#### WHAT THE TASK REQUIRES:
When you reach a picture, pass over it; every other part of the records should be transcribed word for word.

□ □ □ □ □ □ □

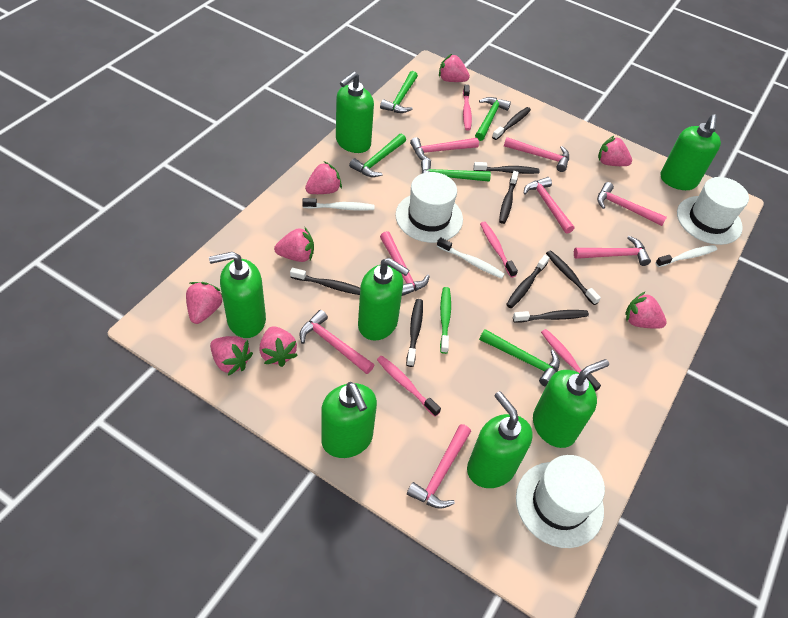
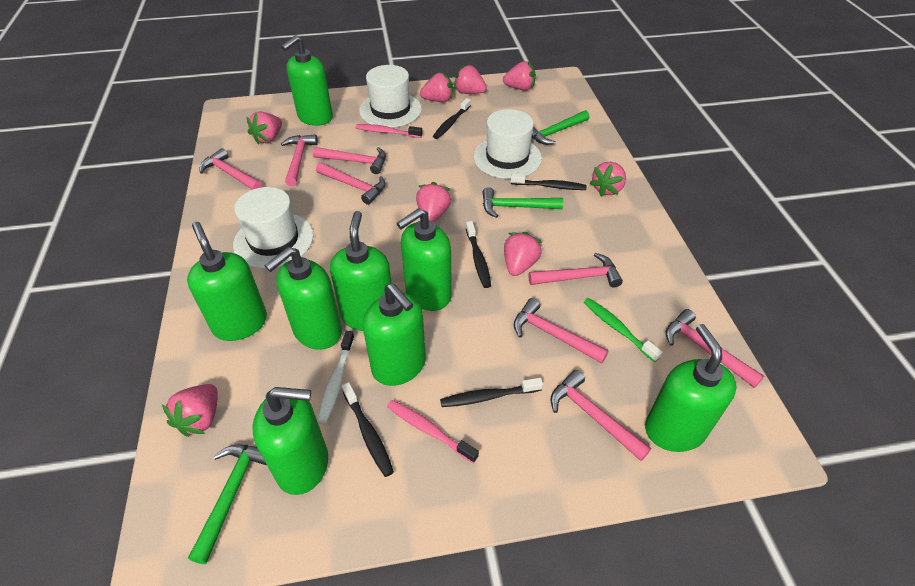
black toothbrush: [290,268,360,295] [406,299,423,367] [473,162,540,174] [492,107,531,140] [499,171,519,224] [506,255,550,308] [513,310,589,323] [546,250,601,305] = 8 -> [342,382,394,477] [433,98,471,139] [440,378,543,407] [466,221,491,288] [510,173,587,190] = 5
green hammer: [349,133,406,177] [380,71,418,113] [421,159,491,182] [475,97,511,141] [479,329,560,387] = 5 -> [188,445,267,564] [483,187,563,218] [532,110,590,145] = 3
green soap dispenser: [209,252,266,338] [321,382,377,458] [336,72,374,153] [358,258,409,341] [467,391,533,488] [533,359,609,448] [661,115,721,190] = 7 -> [187,222,267,341] [252,387,328,495] [265,247,342,350] [281,35,333,126] [330,211,392,331] [363,283,426,386] [397,208,452,311] [645,324,737,452] = 8
pink toothbrush: [377,356,441,417] [463,85,472,131] [480,222,518,278] [541,329,601,392] = 4 -> [355,124,422,138] [387,400,479,463] = 2
white toothbrush: [302,198,374,211] [437,237,505,279] [655,245,717,267] = 3 -> [318,331,355,422] = 1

□ □ □ □ □ □ □

#### TASK RESULT:
black toothbrush: [290,268,360,295] [406,299,423,367] [473,162,540,174] [492,107,531,140] [499,171,519,224] [506,255,550,308] [513,310,589,323] [546,250,601,305] = 8 -> [342,382,394,477] [433,98,471,139] [440,378,543,407] [466,221,491,288] [510,173,587,190] = 5
green hammer: [349,133,406,177] [380,71,418,113] [421,159,491,182] [475,97,511,141] [479,329,560,387] = 5 -> [188,445,267,564] [483,187,563,218] [532,110,590,145] = 3
green soap dispenser: [209,252,266,338] [321,382,377,458] [336,72,374,153] [358,258,409,341] [467,391,533,488] [533,359,609,448] [661,115,721,190] = 7 -> [187,222,267,341] [252,387,328,495] [265,247,342,350] [281,35,333,126] [330,211,392,331] [363,283,426,386] [397,208,452,311] [645,324,737,452] = 8
pink toothbrush: [377,356,441,417] [463,85,472,131] [480,222,518,278] [541,329,601,392] = 4 -> [355,124,422,138] [387,400,479,463] = 2
white toothbrush: [302,198,374,211] [437,237,505,279] [655,245,717,267] = 3 -> [318,331,355,422] = 1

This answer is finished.